Materials provided –
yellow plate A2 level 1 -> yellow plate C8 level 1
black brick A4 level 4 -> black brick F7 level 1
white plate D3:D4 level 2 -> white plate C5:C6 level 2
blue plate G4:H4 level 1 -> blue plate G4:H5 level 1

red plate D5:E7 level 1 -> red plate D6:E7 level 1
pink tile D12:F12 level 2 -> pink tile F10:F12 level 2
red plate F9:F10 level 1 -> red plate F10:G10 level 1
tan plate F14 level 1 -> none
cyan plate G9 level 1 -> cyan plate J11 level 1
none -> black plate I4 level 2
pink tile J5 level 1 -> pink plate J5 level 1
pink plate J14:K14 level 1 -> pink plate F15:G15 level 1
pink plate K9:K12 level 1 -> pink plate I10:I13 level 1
...
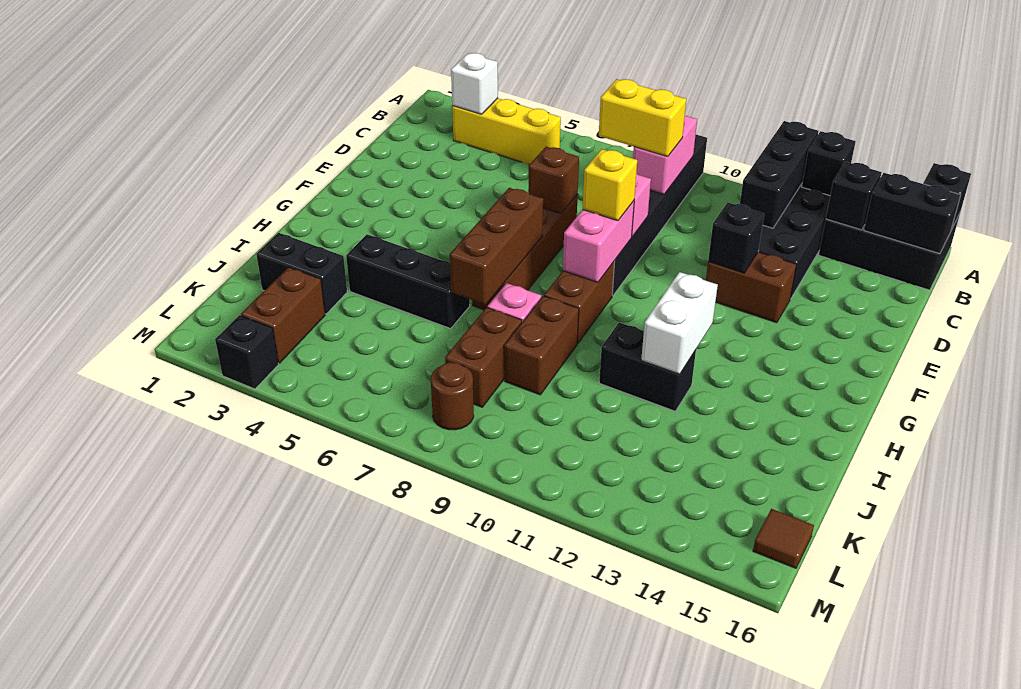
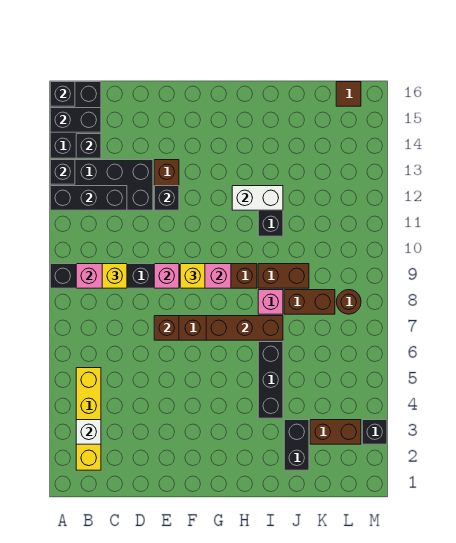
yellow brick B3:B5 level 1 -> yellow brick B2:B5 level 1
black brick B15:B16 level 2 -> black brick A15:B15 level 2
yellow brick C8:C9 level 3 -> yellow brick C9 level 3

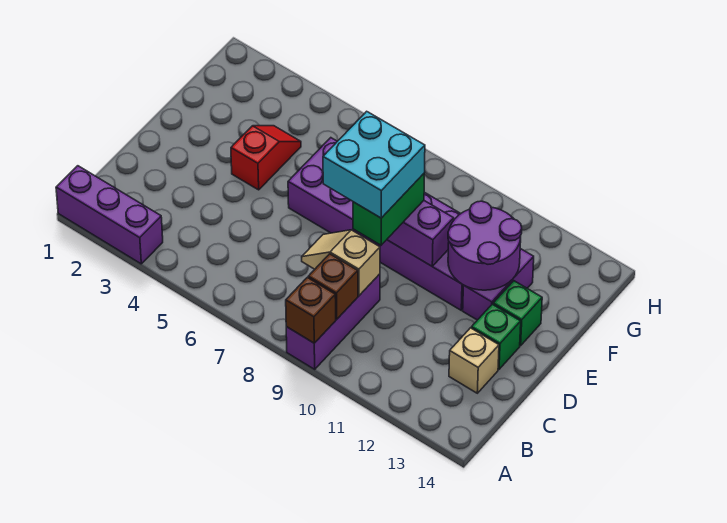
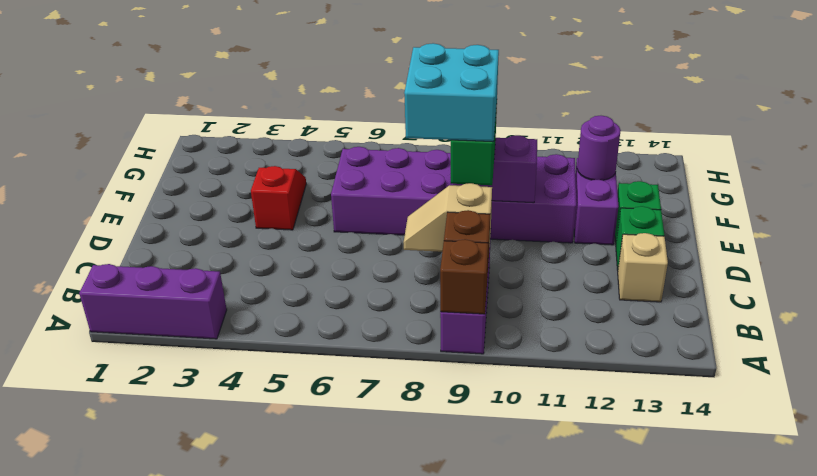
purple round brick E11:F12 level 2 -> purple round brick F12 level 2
* * *
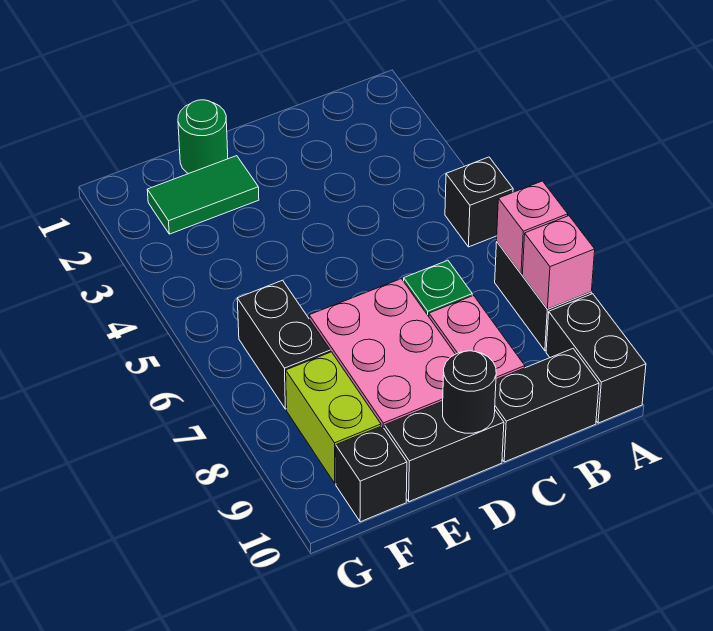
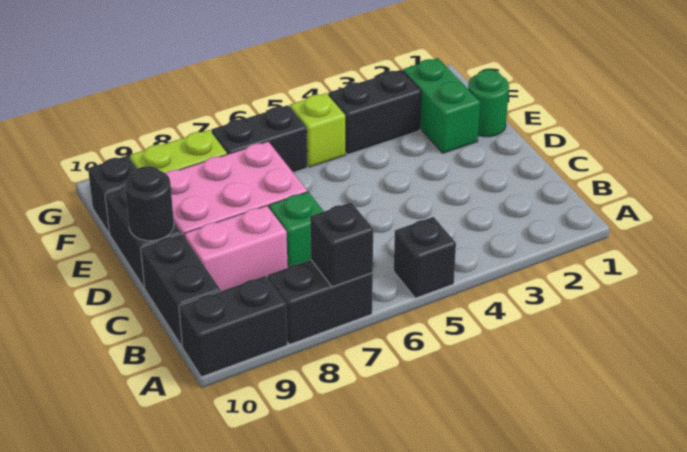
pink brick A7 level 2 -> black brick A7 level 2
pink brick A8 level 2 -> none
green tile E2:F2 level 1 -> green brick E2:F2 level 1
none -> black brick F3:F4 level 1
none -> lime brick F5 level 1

Exercise – There is a run of lines above from the one with "yellow plate A2" to the one with "red plate D5:E7"; print exactly that run, both ends included, and nothing else.

Answer –
yellow plate A2 level 1 -> yellow plate C8 level 1
black brick A4 level 4 -> black brick F7 level 1
white plate D3:D4 level 2 -> white plate C5:C6 level 2
blue plate G4:H4 level 1 -> blue plate G4:H5 level 1

red plate D5:E7 level 1 -> red plate D6:E7 level 1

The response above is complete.